▶ [Records for processing]
════════════════════

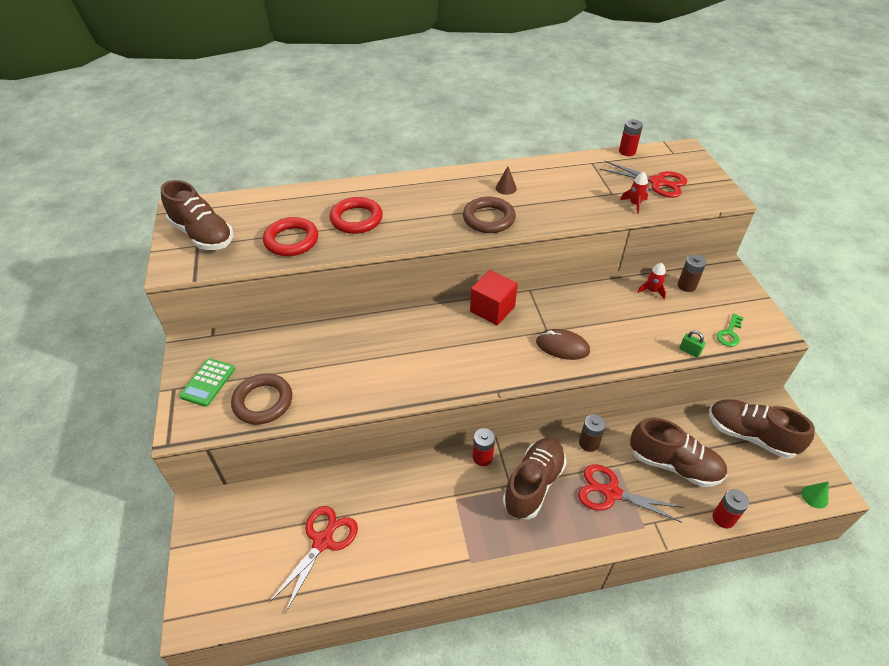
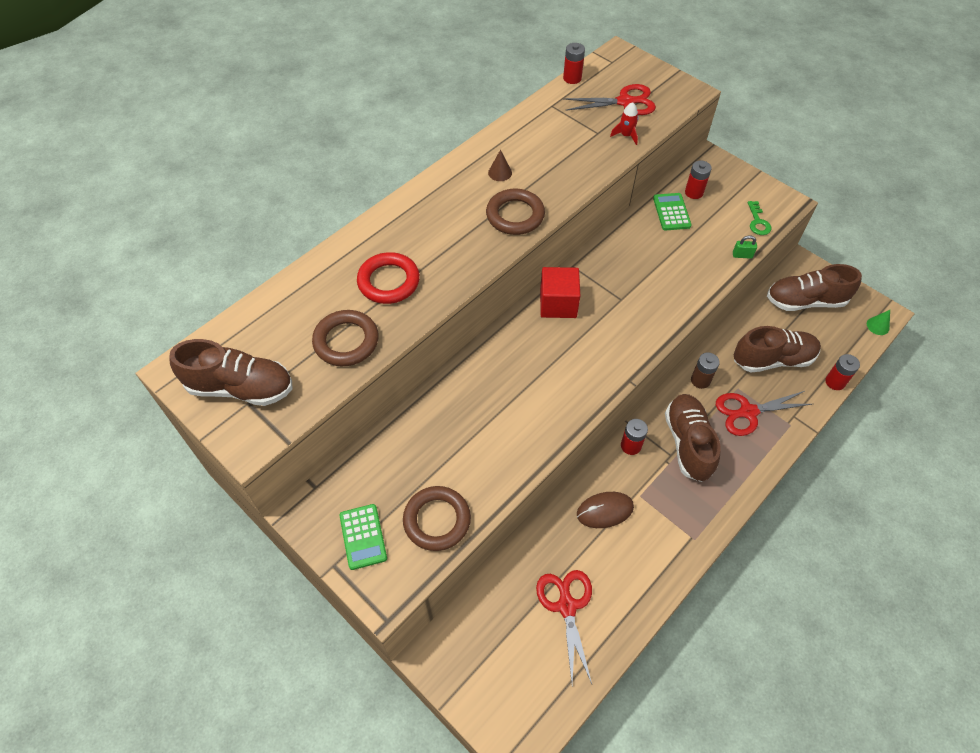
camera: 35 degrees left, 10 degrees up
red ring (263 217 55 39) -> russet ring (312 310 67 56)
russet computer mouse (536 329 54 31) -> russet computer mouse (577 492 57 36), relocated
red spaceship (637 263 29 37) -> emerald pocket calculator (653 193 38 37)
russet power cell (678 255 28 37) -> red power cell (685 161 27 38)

════════════════════

▶ [To do]
The string "russet" shows up in some lines of the listing. Copy each such line.

▶ [Output of the task]
red ring (263 217 55 39) -> russet ring (312 310 67 56)
russet computer mouse (536 329 54 31) -> russet computer mouse (577 492 57 36), relocated
russet power cell (678 255 28 37) -> red power cell (685 161 27 38)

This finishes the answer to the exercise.